== Segment start ==

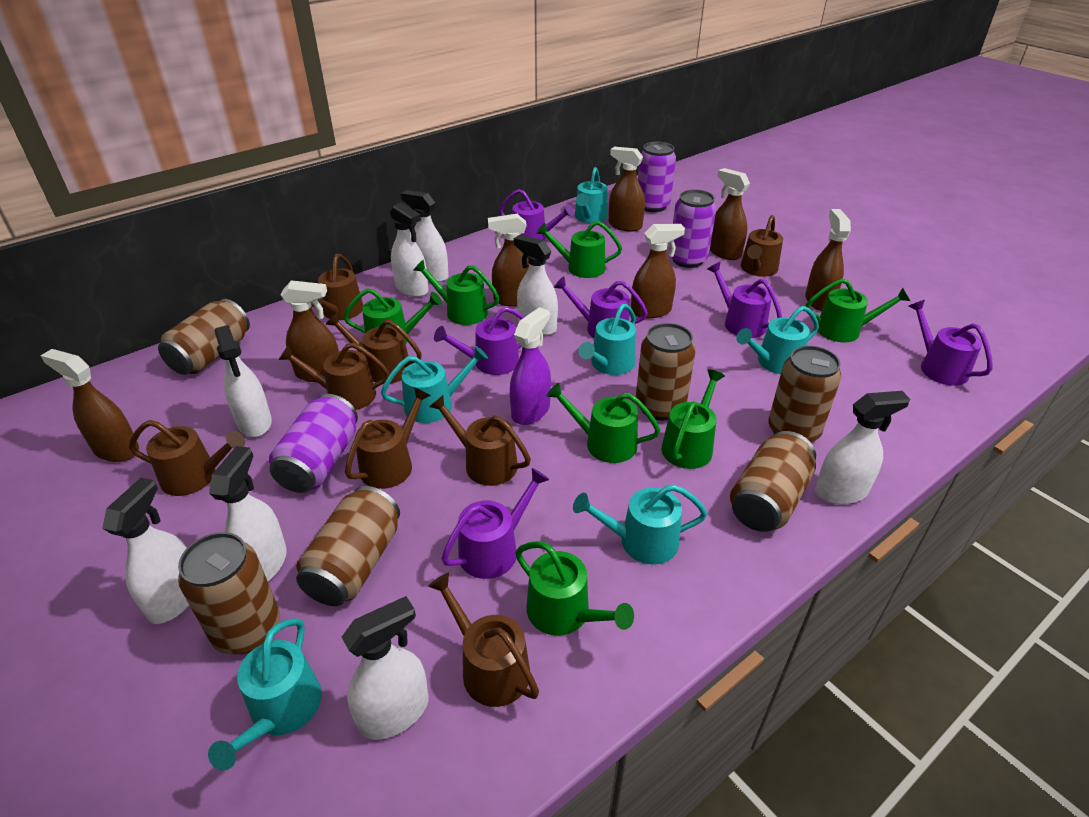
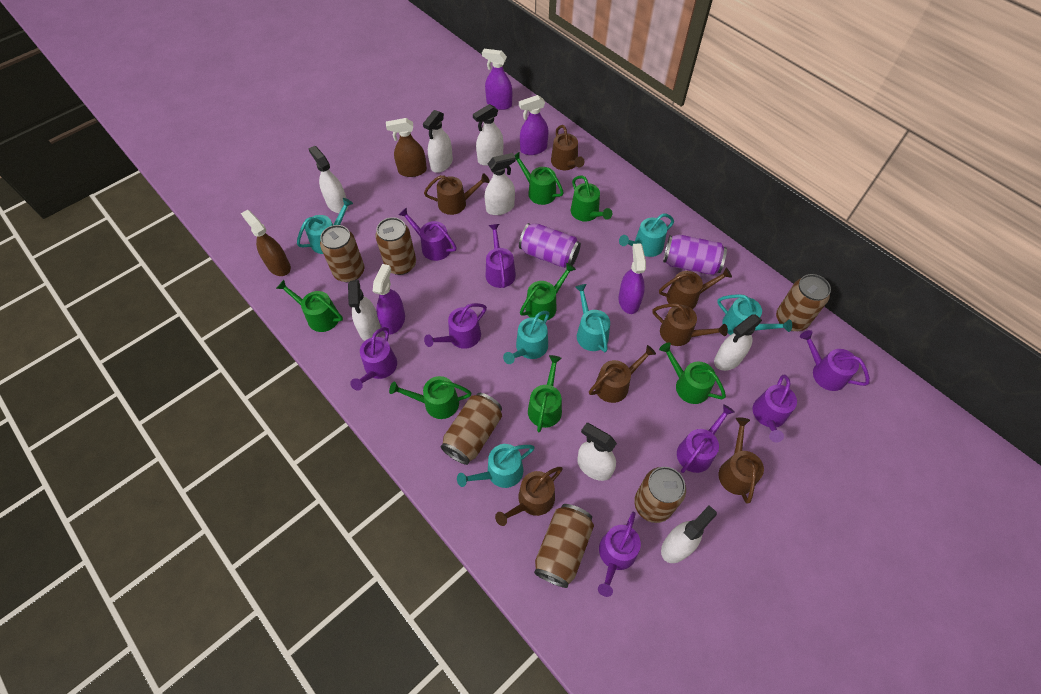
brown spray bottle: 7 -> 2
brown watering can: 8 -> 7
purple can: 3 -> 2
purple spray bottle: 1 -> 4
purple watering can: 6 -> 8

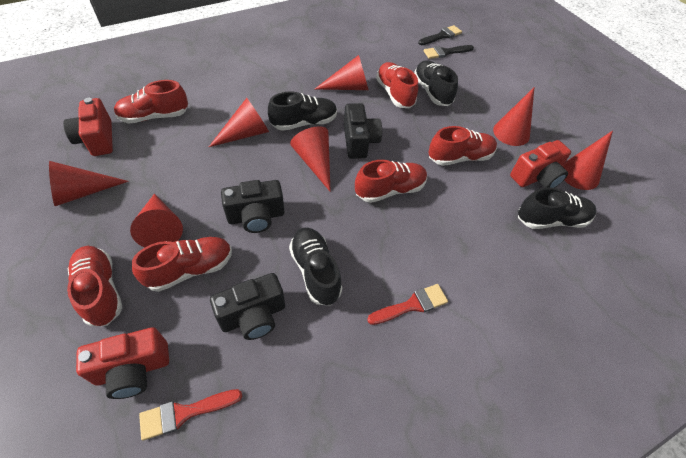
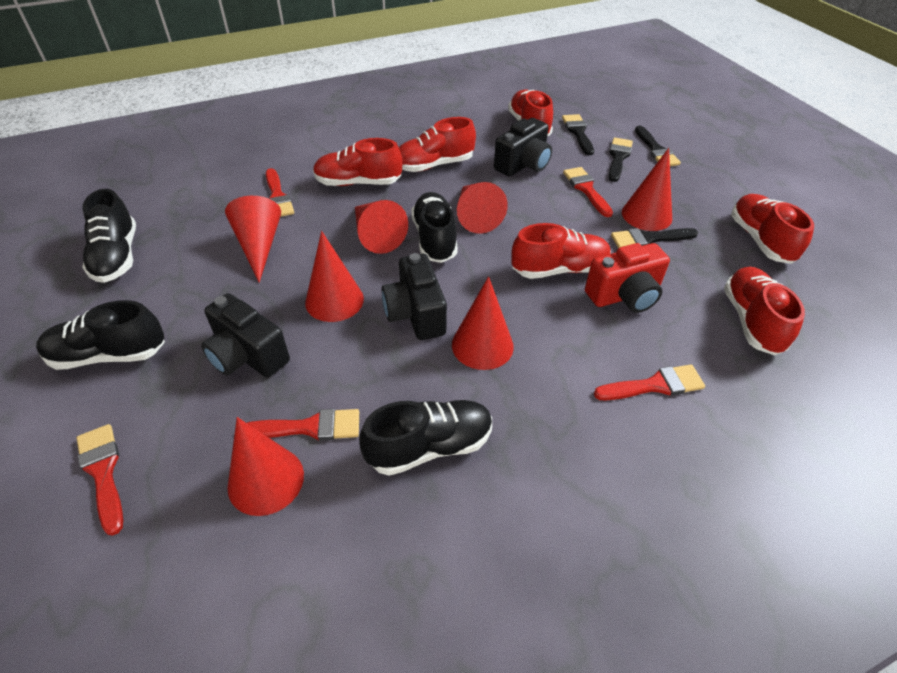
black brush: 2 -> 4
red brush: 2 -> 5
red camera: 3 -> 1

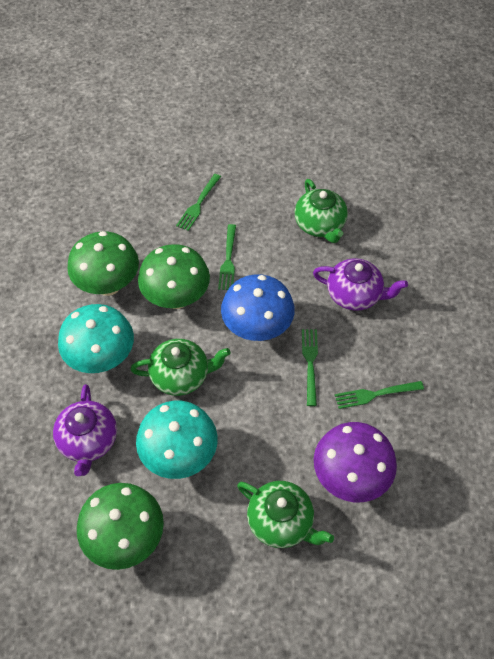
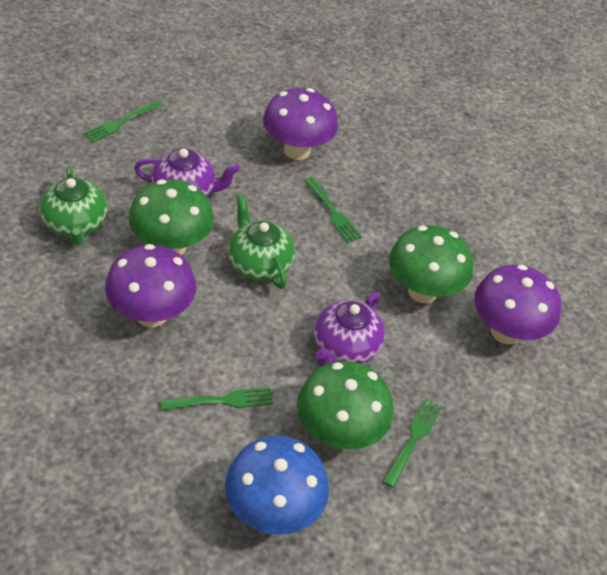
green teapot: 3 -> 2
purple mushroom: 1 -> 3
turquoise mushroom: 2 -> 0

== Segment end ==
== Segment start ==

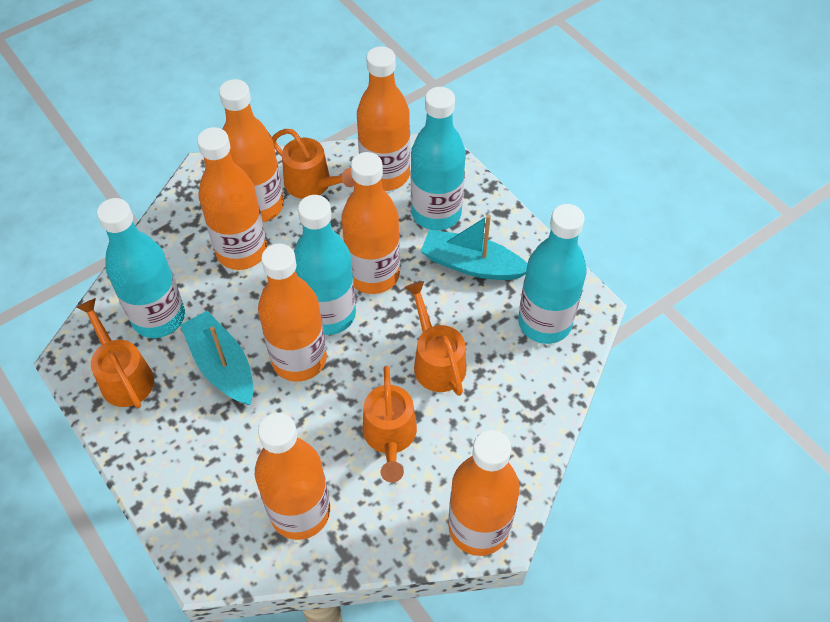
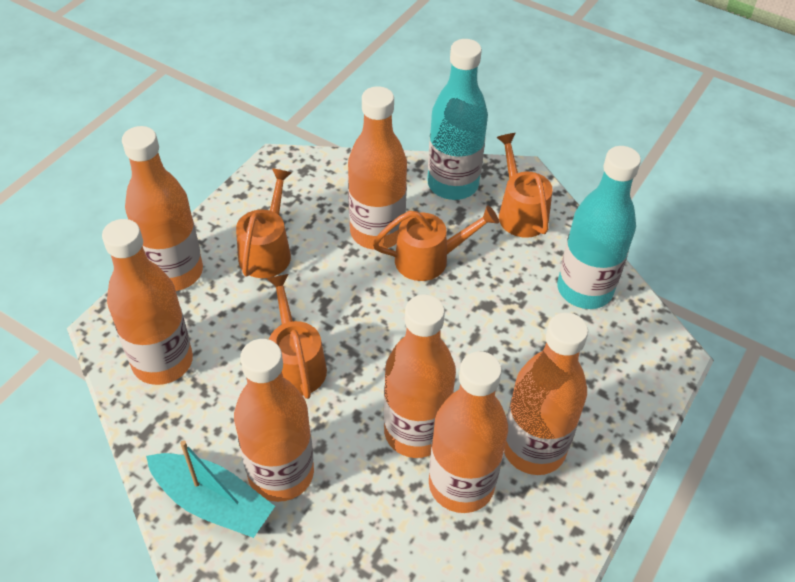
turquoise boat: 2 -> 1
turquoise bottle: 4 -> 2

== Segment end ==
== Segment start ==

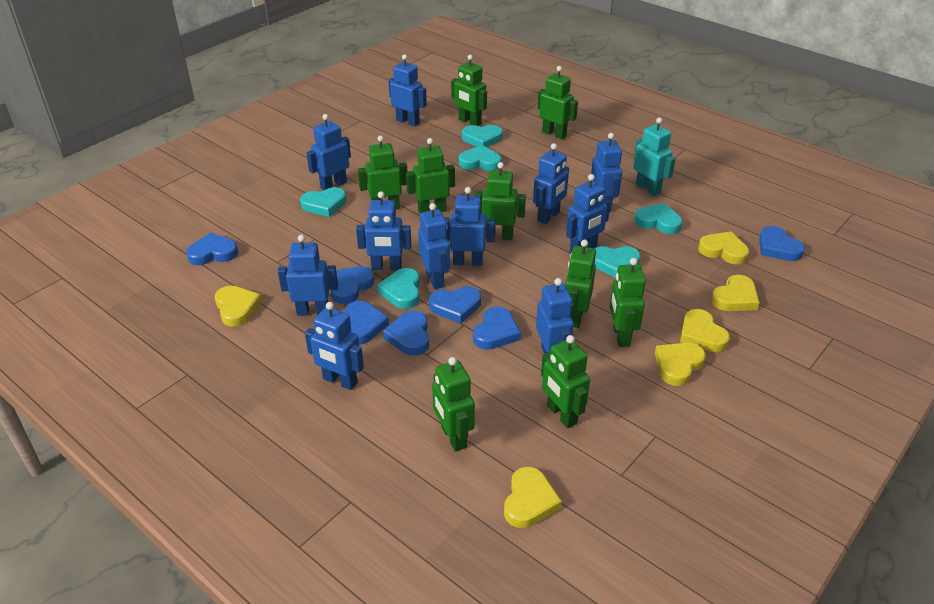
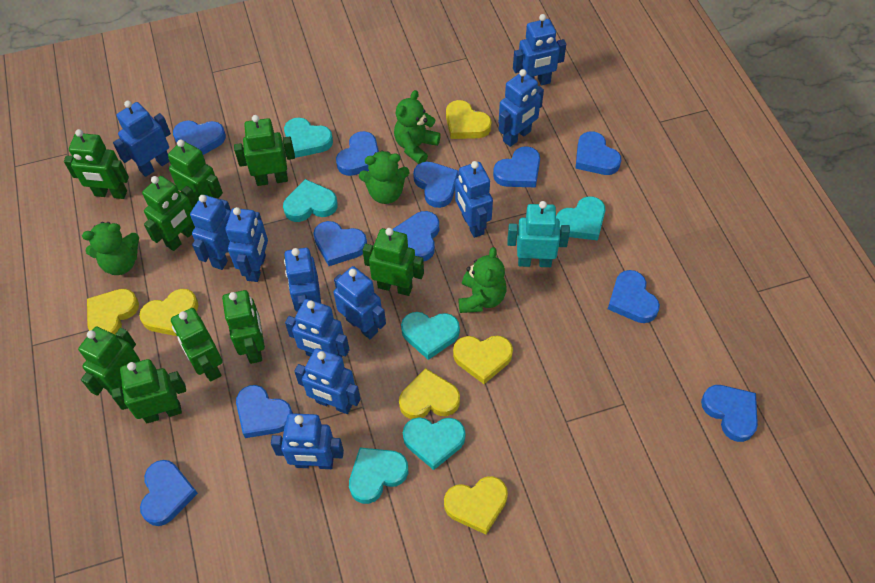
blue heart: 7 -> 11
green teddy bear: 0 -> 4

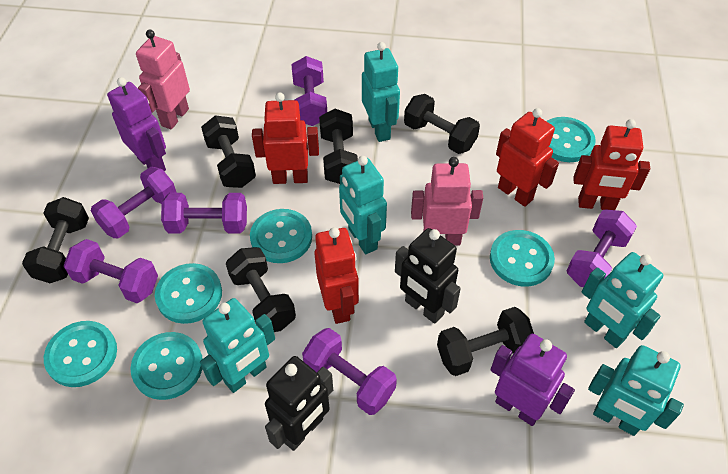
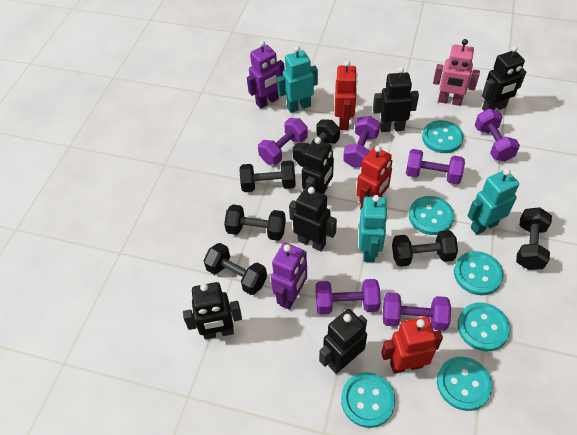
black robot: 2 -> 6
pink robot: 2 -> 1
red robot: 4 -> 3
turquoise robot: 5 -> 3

== Segment end ==

Nothing but a number is wanted: report how many lines in the entries above contain the string "watering".

2